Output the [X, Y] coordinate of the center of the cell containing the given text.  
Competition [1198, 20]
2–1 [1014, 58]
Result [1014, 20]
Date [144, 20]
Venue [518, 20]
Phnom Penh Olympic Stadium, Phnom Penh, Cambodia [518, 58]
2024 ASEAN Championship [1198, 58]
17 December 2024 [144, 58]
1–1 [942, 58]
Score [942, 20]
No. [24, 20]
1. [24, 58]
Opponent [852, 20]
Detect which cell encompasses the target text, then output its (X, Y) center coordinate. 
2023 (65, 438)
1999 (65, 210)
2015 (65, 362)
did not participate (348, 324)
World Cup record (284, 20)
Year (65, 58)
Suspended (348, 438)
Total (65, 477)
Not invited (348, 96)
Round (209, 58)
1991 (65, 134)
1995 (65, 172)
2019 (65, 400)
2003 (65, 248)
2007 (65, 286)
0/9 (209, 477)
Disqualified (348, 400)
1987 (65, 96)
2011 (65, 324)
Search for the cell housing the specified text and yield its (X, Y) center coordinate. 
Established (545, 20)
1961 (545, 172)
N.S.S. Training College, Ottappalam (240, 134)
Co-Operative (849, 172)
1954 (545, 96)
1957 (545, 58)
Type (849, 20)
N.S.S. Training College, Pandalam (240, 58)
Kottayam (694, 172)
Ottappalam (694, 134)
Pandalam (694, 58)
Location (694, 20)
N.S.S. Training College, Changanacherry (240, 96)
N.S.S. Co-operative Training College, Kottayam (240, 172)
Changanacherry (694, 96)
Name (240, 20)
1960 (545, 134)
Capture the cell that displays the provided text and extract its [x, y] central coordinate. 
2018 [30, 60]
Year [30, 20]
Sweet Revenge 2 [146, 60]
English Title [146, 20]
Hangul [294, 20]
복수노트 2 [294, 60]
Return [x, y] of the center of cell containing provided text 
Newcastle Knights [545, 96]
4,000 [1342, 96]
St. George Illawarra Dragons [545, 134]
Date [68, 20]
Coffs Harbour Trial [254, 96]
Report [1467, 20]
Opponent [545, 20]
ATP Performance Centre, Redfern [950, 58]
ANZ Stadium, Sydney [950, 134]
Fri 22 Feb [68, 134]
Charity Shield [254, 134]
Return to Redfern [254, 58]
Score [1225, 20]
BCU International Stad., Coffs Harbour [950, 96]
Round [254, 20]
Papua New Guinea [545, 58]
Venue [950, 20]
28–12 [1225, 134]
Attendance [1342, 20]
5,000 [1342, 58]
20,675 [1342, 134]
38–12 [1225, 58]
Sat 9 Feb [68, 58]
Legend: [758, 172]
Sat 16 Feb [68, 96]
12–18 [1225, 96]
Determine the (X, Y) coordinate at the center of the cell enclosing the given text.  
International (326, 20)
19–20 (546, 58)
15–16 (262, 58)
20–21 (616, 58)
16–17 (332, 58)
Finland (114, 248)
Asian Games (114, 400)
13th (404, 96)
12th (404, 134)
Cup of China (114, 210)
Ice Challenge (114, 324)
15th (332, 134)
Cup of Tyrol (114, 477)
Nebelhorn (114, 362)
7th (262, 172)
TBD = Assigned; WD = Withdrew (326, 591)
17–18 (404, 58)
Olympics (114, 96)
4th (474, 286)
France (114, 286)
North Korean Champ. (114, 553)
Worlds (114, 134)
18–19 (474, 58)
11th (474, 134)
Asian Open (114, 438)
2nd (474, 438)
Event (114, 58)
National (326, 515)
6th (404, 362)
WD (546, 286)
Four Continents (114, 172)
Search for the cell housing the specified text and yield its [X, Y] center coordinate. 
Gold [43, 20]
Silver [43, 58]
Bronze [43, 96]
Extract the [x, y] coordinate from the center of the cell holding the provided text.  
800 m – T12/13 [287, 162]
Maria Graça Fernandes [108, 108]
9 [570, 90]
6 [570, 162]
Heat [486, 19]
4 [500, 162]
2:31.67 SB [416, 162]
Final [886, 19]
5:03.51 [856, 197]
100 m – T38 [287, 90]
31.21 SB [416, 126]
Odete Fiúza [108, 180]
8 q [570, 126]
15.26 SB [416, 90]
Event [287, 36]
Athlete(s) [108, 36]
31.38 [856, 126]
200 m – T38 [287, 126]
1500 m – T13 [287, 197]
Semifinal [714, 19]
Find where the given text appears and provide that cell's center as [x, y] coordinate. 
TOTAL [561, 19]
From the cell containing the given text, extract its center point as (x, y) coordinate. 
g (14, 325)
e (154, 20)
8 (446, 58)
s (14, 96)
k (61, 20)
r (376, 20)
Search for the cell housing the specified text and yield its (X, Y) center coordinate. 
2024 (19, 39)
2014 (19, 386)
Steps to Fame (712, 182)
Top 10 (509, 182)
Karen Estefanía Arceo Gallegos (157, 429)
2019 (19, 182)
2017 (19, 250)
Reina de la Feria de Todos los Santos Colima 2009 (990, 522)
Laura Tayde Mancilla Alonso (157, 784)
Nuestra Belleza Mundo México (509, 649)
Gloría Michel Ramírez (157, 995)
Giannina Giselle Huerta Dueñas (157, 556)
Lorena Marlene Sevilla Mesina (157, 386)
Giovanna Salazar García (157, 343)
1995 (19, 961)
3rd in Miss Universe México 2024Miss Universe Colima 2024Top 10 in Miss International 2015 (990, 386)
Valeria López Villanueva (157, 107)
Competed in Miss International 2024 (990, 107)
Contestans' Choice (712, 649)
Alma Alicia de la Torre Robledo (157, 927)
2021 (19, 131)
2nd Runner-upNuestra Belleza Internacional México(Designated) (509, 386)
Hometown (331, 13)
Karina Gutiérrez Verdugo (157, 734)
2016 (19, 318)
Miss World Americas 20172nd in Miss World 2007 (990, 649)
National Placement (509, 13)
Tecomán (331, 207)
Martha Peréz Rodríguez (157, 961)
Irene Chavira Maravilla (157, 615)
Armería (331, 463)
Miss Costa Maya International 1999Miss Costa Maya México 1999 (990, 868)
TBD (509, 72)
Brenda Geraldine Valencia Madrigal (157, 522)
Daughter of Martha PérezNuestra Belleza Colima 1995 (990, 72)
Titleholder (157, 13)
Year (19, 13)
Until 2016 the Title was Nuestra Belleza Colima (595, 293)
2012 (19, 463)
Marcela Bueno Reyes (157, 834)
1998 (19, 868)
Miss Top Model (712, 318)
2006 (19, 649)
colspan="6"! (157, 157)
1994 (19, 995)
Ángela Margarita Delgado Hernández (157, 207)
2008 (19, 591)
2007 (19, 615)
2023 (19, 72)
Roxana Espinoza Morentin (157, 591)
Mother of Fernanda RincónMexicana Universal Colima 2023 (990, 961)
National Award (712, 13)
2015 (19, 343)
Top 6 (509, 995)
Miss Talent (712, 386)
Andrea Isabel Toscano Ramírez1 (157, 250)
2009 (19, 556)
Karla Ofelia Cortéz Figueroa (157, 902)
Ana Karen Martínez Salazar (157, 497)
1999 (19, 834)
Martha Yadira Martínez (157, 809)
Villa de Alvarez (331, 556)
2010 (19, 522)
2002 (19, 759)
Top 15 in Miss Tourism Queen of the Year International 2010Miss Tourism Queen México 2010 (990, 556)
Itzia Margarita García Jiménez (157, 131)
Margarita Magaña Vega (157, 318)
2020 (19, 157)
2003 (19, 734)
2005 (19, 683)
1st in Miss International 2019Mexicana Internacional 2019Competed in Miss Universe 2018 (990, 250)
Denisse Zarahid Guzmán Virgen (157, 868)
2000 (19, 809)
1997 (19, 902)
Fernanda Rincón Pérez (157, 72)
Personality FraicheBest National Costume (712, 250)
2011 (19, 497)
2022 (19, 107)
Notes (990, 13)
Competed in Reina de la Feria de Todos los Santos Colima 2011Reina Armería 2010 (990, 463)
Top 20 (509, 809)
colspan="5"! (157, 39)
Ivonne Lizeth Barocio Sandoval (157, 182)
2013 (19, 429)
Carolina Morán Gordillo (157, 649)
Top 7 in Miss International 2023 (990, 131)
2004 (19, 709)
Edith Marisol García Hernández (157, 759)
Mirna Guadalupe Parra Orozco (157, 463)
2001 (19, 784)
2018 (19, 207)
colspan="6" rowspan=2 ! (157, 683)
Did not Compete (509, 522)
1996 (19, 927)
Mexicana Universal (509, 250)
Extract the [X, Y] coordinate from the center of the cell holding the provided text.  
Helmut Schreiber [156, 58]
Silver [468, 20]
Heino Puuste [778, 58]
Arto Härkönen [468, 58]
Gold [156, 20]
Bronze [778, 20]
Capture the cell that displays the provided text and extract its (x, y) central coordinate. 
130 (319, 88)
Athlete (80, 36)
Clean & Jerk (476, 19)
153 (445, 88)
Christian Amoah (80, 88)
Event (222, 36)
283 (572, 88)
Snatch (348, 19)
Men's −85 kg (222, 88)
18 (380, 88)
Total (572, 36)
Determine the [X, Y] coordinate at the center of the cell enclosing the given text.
——
Task instructions ->
Reproduce verbatim the data above, from its first line through the line containing "N.S.S. Training College, Changanacherry", with both of those lines included.

Full solution ->
Output the [X, Y] coordinate of the center of the cell containing the given text.  
Competition [1198, 20]
2–1 [1014, 58]
Result [1014, 20]
Date [144, 20]
Venue [518, 20]
Phnom Penh Olympic Stadium, Phnom Penh, Cambodia [518, 58]
2024 ASEAN Championship [1198, 58]
17 December 2024 [144, 58]
1–1 [942, 58]
Score [942, 20]
No. [24, 20]
1. [24, 58]
Opponent [852, 20]
Detect which cell encompasses the target text, then output its (X, Y) center coordinate. 
2023 (65, 438)
1999 (65, 210)
2015 (65, 362)
did not participate (348, 324)
World Cup record (284, 20)
Year (65, 58)
Suspended (348, 438)
Total (65, 477)
Not invited (348, 96)
Round (209, 58)
1991 (65, 134)
1995 (65, 172)
2019 (65, 400)
2003 (65, 248)
2007 (65, 286)
0/9 (209, 477)
Disqualified (348, 400)
1987 (65, 96)
2011 (65, 324)
Search for the cell housing the specified text and yield its (X, Y) center coordinate. 
Established (545, 20)
1961 (545, 172)
N.S.S. Training College, Ottappalam (240, 134)
Co-Operative (849, 172)
1954 (545, 96)
1957 (545, 58)
Type (849, 20)
N.S.S. Training College, Pandalam (240, 58)
Kottayam (694, 172)
Ottappalam (694, 134)
Pandalam (694, 58)
Location (694, 20)
N.S.S. Training College, Changanacherry (240, 96)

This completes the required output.